◆ Task prompt
Exactly as they stand, repeat the lines from the one containing "none -> tan round brick E3:F4 level 1" through the final line of the listing, both ends included, and nothing else; skip the pictures.

◆ Dataset
• • •
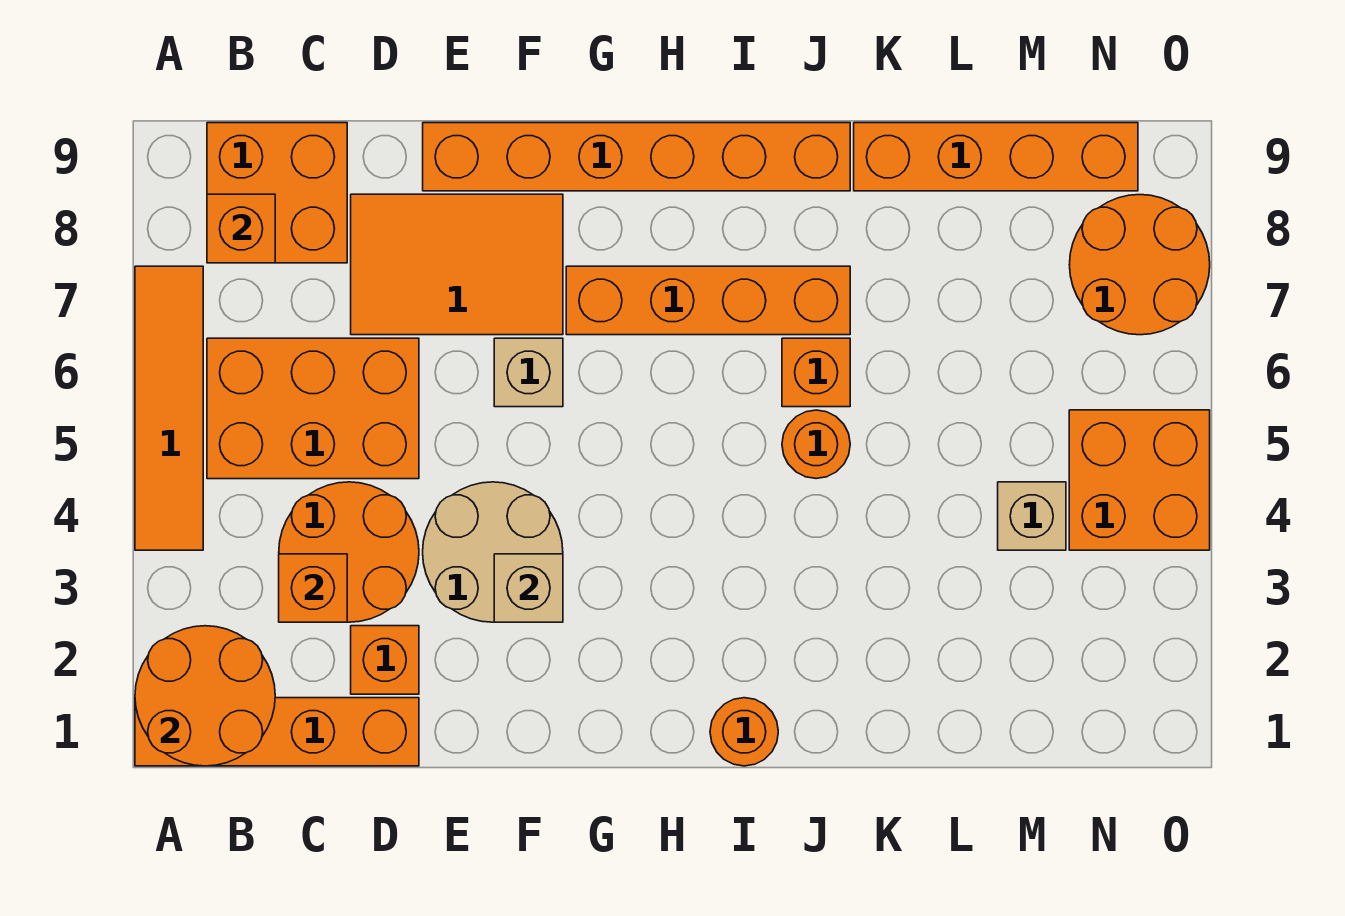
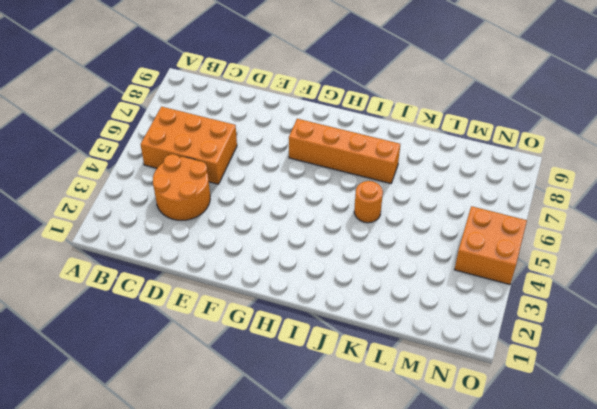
none -> orange brick A1:D1 level 1
none -> orange tile A4:A7 level 1
none -> orange brick B8:C9 level 1

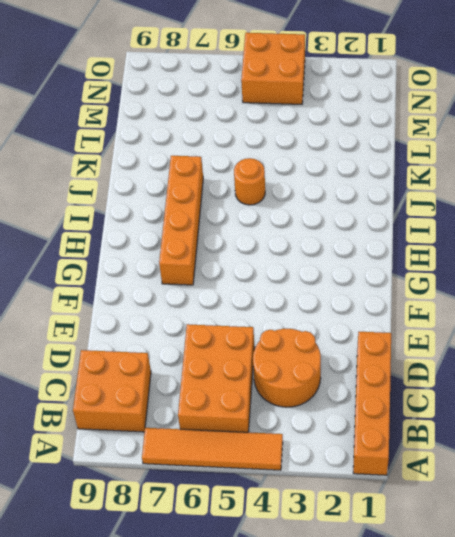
none -> orange brick D2 level 1
none -> orange tile D7:F8 level 1
none -> tan round brick E3:F4 level 1

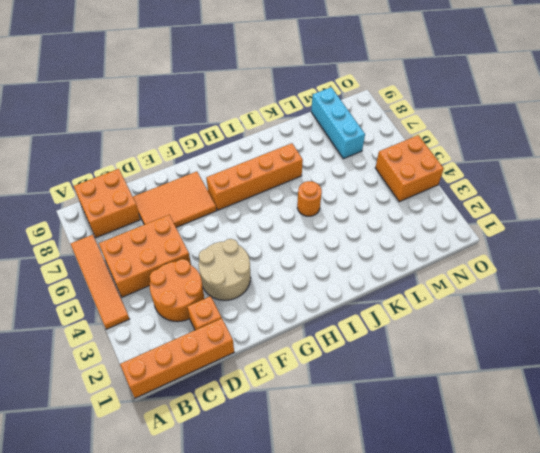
cyan brick M7:M9 level 1 -> orange brick K9:N9 level 1
none -> orange brick E9:J9 level 1
none -> tan brick F6 level 1
none -> orange round brick I1 level 1

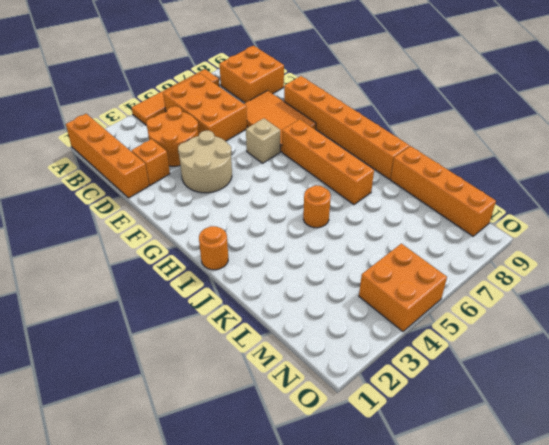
none -> orange brick J6 level 1
none -> tan brick M4 level 1
none -> orange round brick N7:O8 level 1

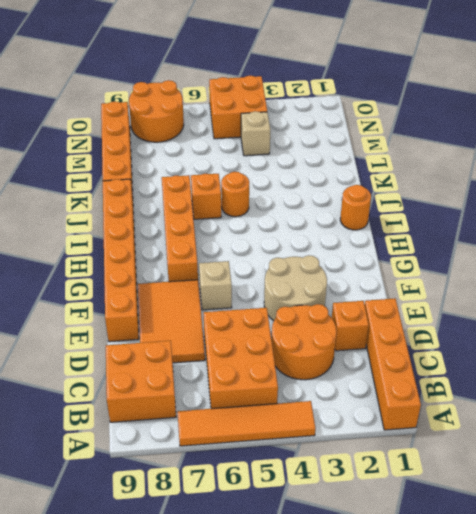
none -> orange round brick A1:B2 level 2
none -> orange brick B8 level 2
none -> orange brick C3 level 2

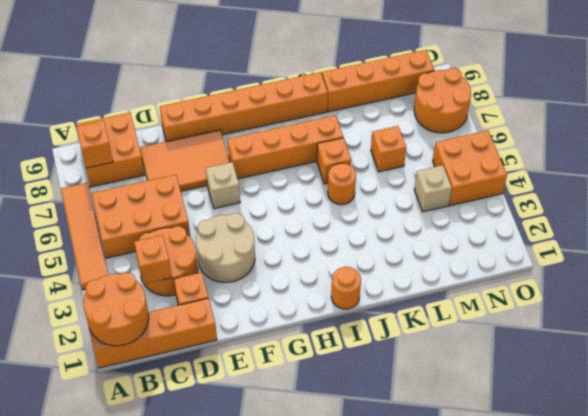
orange brick L6 level 1 -> none
none -> tan brick F3 level 2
• • •
◆ Task solution
none -> tan round brick E3:F4 level 1

cyan brick M7:M9 level 1 -> orange brick K9:N9 level 1
none -> orange brick E9:J9 level 1
none -> tan brick F6 level 1
none -> orange round brick I1 level 1

none -> orange brick J6 level 1
none -> tan brick M4 level 1
none -> orange round brick N7:O8 level 1

none -> orange round brick A1:B2 level 2
none -> orange brick B8 level 2
none -> orange brick C3 level 2

orange brick L6 level 1 -> none
none -> tan brick F3 level 2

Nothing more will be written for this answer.